**WHAT YOU NEED TO DO**
Give back, exactly and with nothing added, the lines that run from the one containing "(150, 322) = (105, 400): yellow" to the final line below.

**DATASET RECORDS**

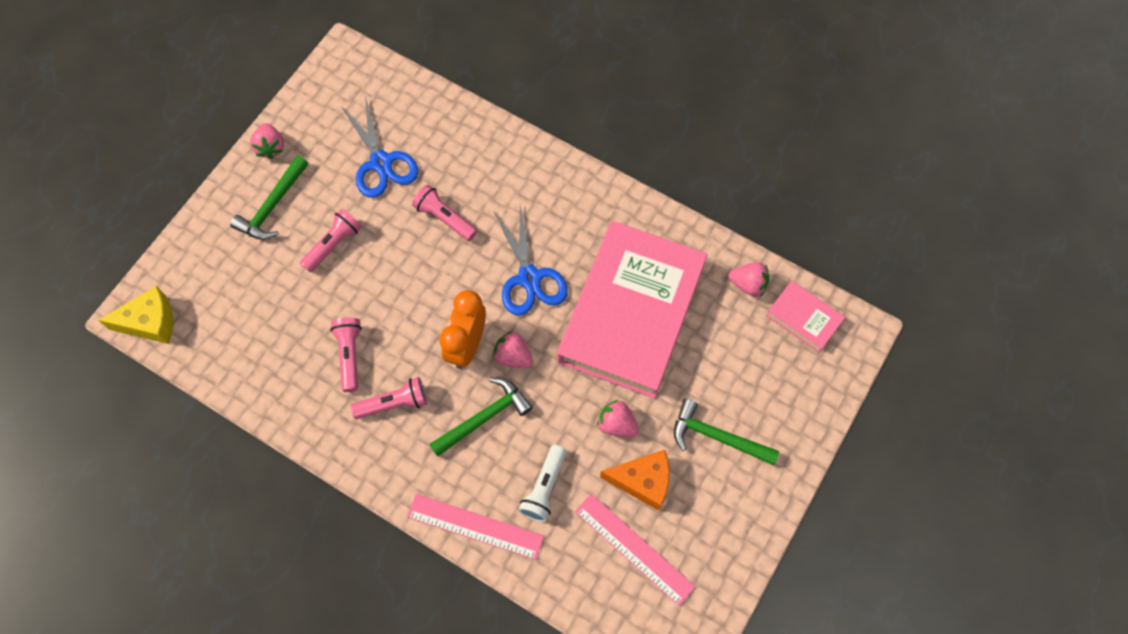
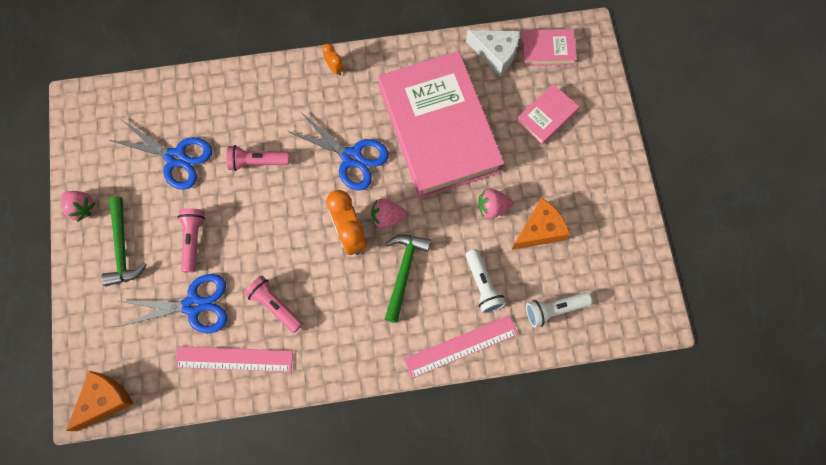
camera: 40 degrees left, 5 degrees up
(150, 322) = (105, 400): yellow cheese -> orange cheese
(285, 300) = (193, 305): none -> blue scissors
(394, 403) = (335, 312): pink flashlight -> none
(585, 186) = (335, 68): none -> orange clock
(590, 566) = (554, 310): none -> white flashlight
(634, 548) = (571, 276): pink ruler -> pink ruler (234, 359)
(717, 437) = (560, 165): green hammer -> none
(745, 380) = (546, 116): none -> pink book
(748, 284) = (495, 54): pink strawberry -> white cheese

**EXERCISE SOLUTION**
(150, 322) = (105, 400): yellow cheese -> orange cheese
(285, 300) = (193, 305): none -> blue scissors
(394, 403) = (335, 312): pink flashlight -> none
(585, 186) = (335, 68): none -> orange clock
(590, 566) = (554, 310): none -> white flashlight
(634, 548) = (571, 276): pink ruler -> pink ruler (234, 359)
(717, 437) = (560, 165): green hammer -> none
(745, 380) = (546, 116): none -> pink book
(748, 284) = (495, 54): pink strawberry -> white cheese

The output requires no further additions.